Repeat exactly, and only, the lines below starting at the line that contains "(597, 732) = (347, 466): purple" and ending at the line that contains "camera: 45 degrees left, 0 degrees up", inclusive of both.
►
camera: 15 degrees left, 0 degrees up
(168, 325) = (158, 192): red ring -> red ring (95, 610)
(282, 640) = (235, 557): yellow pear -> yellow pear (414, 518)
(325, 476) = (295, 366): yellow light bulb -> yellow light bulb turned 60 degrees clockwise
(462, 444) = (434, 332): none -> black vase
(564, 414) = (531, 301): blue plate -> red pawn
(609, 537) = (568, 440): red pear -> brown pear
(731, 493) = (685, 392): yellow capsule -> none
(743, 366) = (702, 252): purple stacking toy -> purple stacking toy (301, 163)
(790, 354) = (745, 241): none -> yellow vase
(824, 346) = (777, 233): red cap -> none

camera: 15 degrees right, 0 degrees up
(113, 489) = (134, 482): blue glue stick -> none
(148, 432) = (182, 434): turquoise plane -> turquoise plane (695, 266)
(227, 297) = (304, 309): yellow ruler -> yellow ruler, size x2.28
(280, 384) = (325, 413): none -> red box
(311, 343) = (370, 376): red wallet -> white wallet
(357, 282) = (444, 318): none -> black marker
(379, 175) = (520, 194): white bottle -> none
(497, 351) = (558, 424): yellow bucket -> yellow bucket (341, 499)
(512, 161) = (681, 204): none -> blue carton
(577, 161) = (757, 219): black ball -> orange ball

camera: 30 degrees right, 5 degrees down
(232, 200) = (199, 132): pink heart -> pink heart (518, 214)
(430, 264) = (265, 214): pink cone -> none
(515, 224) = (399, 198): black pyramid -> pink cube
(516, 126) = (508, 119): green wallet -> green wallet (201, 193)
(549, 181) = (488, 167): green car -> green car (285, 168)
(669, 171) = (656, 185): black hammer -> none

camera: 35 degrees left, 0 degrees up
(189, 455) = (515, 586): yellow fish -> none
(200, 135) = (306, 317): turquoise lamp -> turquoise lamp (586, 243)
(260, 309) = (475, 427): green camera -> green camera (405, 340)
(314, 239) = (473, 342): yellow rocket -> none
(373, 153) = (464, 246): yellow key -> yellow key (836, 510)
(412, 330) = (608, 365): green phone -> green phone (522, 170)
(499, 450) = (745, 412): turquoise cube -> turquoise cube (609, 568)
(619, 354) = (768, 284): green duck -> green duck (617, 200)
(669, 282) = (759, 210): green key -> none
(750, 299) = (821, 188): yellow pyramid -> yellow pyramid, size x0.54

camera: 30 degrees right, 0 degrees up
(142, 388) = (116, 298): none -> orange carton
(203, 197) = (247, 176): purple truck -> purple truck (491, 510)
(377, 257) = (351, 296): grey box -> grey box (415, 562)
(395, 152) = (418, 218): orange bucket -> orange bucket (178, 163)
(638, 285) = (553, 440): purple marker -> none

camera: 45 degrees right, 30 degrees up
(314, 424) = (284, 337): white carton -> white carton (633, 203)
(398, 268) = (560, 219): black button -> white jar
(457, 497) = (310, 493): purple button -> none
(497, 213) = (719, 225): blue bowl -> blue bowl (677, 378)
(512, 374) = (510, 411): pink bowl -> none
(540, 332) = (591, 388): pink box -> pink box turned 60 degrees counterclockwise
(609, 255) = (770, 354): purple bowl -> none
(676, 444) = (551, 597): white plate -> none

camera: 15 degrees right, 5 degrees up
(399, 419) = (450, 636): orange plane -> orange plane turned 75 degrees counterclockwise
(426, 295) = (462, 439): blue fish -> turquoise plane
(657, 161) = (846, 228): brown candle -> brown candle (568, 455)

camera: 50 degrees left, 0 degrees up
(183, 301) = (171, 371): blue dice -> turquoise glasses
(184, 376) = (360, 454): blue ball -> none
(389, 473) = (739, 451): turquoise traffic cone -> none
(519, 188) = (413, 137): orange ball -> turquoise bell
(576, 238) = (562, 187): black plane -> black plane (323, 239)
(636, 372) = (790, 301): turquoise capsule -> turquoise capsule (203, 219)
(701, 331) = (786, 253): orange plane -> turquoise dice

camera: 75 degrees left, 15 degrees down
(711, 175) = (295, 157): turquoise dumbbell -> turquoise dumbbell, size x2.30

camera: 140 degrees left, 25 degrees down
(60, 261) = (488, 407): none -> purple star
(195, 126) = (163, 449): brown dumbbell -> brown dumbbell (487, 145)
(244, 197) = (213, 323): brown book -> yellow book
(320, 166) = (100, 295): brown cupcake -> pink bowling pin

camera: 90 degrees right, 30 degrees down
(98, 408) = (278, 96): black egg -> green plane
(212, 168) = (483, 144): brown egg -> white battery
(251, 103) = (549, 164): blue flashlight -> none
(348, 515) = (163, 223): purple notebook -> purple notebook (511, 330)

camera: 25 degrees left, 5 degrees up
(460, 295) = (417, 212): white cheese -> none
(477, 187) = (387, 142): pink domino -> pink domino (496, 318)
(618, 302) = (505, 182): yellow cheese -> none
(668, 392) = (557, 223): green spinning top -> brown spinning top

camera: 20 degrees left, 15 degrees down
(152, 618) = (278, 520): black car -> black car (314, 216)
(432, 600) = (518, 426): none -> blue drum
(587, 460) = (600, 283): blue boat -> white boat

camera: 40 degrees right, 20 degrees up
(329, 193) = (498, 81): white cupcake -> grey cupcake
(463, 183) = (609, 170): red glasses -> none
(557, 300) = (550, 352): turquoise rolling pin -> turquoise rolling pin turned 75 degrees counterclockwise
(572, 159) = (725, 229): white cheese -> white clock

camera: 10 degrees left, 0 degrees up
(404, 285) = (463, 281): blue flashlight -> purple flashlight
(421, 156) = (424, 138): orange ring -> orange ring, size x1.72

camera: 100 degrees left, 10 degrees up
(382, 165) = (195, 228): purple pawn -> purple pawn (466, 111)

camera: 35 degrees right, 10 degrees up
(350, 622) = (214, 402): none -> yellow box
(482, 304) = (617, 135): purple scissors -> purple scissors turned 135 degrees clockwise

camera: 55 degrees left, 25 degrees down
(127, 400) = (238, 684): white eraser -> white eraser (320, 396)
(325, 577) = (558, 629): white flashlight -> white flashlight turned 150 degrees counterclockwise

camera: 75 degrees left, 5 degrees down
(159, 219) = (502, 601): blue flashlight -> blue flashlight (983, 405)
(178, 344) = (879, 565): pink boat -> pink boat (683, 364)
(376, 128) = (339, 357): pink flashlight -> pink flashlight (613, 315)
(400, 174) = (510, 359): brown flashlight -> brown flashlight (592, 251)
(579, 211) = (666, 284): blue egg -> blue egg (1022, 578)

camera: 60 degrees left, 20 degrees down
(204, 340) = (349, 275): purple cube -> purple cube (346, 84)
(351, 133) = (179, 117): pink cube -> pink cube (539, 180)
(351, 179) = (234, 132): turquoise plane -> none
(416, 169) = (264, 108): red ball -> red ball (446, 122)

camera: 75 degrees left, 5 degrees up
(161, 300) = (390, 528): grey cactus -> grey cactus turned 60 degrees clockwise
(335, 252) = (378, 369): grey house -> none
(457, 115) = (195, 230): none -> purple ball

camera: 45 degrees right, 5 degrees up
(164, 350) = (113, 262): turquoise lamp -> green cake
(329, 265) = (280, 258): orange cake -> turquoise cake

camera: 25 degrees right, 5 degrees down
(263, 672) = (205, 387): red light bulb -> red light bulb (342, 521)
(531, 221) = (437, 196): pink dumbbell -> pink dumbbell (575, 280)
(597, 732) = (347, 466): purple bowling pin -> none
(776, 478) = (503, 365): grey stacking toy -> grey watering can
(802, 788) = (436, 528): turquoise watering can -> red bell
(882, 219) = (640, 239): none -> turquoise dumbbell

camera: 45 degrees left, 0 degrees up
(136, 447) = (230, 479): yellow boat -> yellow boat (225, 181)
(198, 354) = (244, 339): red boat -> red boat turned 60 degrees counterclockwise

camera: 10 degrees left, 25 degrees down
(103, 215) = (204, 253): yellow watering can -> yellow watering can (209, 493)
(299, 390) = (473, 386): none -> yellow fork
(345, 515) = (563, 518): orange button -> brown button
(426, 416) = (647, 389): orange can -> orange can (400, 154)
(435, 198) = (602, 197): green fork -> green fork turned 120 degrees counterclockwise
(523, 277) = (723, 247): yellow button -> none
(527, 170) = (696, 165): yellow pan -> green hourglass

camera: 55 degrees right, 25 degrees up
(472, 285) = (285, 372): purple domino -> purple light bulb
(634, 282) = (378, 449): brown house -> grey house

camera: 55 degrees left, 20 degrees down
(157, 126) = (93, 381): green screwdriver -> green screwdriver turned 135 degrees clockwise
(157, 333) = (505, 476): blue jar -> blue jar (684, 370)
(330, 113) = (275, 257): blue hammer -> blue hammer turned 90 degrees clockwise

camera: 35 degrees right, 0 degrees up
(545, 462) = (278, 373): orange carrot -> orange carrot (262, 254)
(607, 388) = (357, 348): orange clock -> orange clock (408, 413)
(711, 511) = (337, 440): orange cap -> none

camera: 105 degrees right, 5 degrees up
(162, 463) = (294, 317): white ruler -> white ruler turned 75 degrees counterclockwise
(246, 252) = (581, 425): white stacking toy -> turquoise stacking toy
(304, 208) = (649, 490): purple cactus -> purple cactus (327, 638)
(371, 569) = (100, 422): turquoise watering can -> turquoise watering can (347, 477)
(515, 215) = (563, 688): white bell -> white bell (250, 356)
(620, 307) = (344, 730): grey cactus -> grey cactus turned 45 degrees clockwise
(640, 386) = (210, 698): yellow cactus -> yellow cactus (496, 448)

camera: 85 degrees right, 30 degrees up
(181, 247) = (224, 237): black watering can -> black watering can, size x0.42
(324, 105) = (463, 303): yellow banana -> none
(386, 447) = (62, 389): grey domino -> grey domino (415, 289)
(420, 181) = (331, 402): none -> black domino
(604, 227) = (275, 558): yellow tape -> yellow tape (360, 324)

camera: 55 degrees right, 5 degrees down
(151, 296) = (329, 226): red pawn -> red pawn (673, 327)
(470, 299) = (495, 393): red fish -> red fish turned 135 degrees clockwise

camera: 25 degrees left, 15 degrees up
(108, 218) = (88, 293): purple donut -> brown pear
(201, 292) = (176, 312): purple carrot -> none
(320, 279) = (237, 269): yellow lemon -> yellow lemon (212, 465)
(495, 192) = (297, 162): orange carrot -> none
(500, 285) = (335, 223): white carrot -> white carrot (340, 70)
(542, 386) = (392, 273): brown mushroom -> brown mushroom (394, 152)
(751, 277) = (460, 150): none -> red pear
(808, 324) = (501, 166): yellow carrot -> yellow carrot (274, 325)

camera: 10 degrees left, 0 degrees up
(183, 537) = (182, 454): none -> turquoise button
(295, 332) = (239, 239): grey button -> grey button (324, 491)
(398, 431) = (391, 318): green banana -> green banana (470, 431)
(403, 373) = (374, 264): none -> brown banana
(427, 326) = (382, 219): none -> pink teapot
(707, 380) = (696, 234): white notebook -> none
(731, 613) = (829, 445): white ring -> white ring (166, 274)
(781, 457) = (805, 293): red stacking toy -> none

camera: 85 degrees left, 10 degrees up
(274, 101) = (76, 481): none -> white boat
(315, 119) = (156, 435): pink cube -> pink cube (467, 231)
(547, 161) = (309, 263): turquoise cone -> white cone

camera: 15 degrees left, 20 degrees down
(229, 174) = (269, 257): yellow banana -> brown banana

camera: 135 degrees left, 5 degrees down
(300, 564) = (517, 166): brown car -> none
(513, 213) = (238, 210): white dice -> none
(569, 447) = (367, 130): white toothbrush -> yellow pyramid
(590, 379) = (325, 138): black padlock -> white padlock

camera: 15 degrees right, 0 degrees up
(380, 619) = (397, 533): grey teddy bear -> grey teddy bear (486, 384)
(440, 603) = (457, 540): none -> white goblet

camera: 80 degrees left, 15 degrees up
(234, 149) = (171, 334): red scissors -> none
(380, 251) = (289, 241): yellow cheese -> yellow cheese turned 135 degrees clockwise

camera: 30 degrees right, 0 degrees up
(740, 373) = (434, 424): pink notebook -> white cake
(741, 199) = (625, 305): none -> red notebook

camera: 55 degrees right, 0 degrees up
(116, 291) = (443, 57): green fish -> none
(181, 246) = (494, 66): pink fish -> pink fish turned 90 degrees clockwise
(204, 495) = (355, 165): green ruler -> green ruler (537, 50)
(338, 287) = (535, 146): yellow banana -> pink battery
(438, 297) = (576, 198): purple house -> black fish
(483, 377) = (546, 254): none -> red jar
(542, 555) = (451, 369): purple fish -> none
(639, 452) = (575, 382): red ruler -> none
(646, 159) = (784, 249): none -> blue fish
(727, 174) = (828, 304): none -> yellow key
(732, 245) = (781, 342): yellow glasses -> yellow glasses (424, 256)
◄
• YOUR SOLUTION:
(597, 732) = (347, 466): purple bowling pin -> none
(776, 478) = (503, 365): grey stacking toy -> grey watering can
(802, 788) = (436, 528): turquoise watering can -> red bell
(882, 219) = (640, 239): none -> turquoise dumbbell

camera: 45 degrees left, 0 degrees up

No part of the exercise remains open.